▸ Exercise: After counting the lines below that hold the word "none", reply with the count and nothing else.

▸ Dataset excerpts:
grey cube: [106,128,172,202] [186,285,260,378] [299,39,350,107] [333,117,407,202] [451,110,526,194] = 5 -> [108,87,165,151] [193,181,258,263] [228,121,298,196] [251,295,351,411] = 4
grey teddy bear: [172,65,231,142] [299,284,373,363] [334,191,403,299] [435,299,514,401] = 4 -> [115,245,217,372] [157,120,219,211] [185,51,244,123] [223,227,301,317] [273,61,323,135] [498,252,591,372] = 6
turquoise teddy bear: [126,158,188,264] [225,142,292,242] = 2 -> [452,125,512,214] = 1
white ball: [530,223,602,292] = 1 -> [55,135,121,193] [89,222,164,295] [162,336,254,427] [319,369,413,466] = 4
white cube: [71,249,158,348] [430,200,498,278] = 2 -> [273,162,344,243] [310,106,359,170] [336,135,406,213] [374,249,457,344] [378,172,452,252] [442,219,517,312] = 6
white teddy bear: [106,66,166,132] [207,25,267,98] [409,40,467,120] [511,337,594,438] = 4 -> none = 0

---

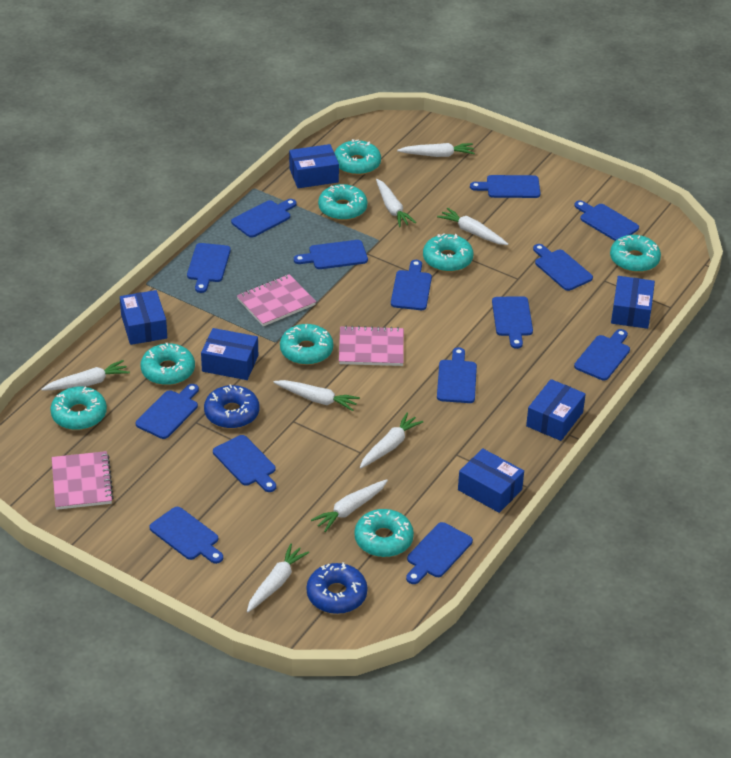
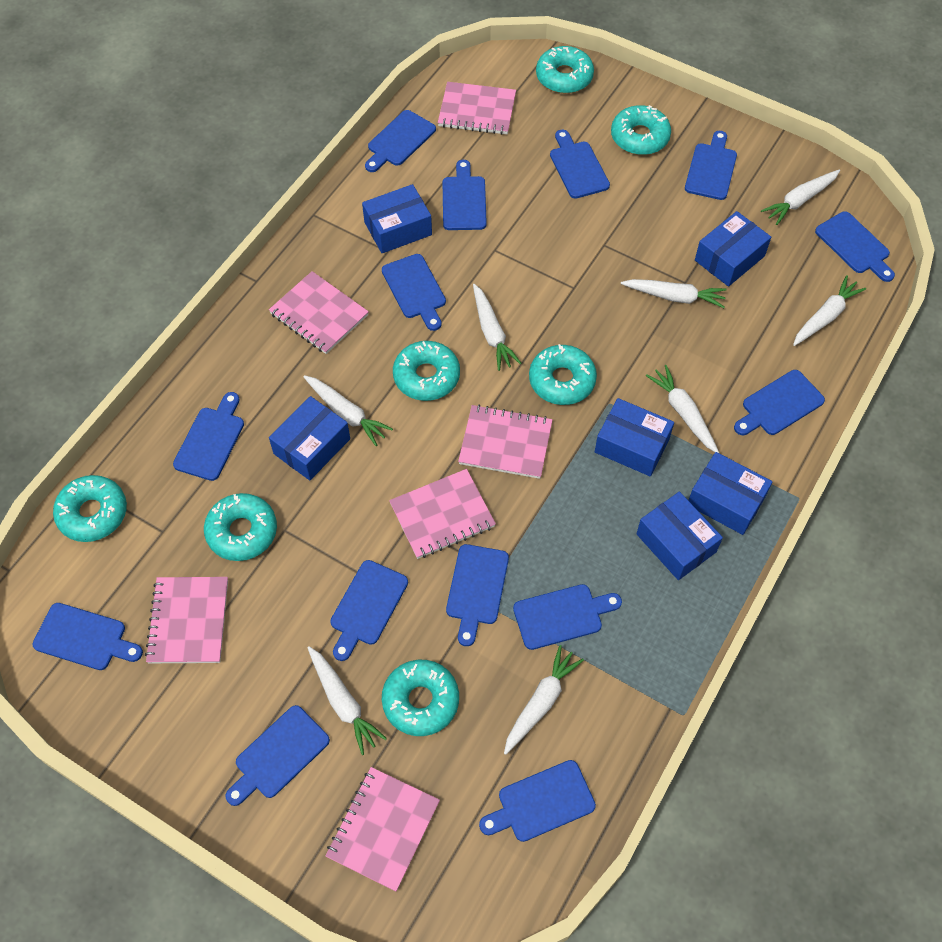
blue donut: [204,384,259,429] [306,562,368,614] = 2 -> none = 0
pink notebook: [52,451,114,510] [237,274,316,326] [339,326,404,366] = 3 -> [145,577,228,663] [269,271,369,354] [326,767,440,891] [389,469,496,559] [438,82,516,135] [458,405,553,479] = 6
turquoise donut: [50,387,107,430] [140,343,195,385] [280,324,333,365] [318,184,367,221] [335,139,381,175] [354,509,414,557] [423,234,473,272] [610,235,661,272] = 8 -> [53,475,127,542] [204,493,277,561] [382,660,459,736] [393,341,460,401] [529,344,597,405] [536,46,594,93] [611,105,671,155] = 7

▸ Written reply: 2